What to do
What you give back must match the records below exactly, apart from the pictures, which are omitted.

====

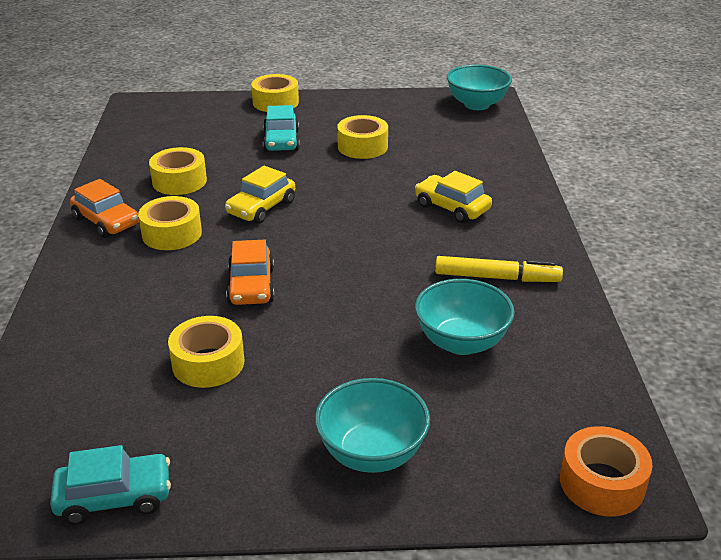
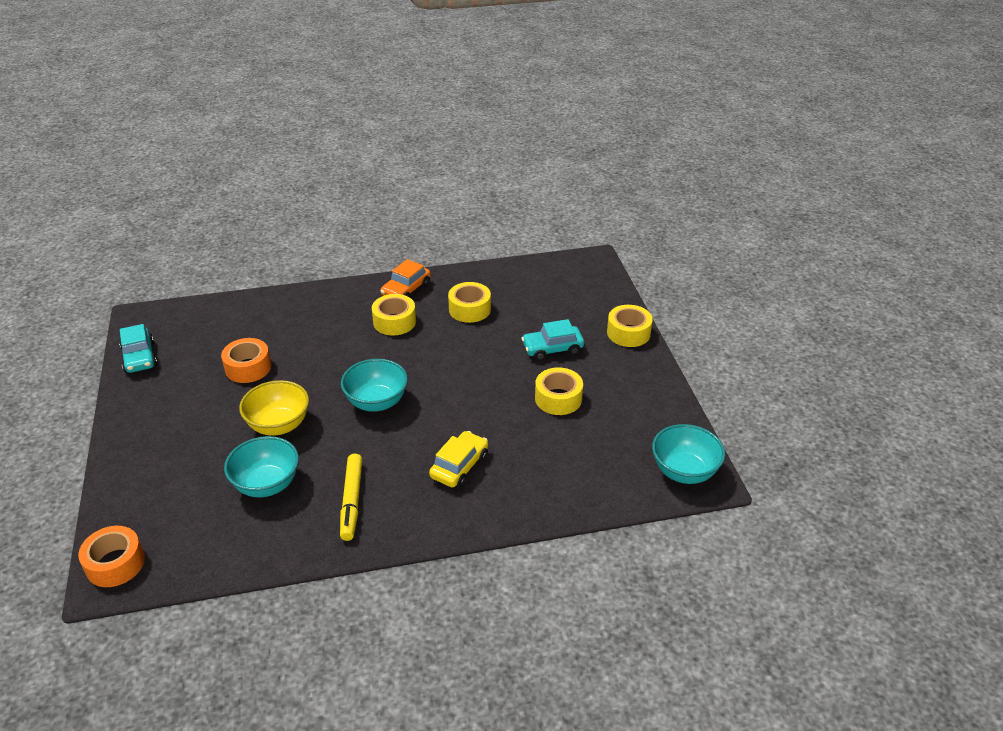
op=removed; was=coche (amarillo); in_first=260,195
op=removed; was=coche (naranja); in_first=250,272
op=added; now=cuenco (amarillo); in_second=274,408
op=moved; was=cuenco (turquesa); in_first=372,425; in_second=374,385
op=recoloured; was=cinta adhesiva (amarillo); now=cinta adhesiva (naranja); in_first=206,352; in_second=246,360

====

Exercise response
op=removed; was=coche (amarillo); in_first=260,195
op=removed; was=coche (naranja); in_first=250,272
op=added; now=cuenco (amarillo); in_second=274,408
op=moved; was=cuenco (turquesa); in_first=372,425; in_second=374,385
op=recoloured; was=cinta adhesiva (amarillo); now=cinta adhesiva (naranja); in_first=206,352; in_second=246,360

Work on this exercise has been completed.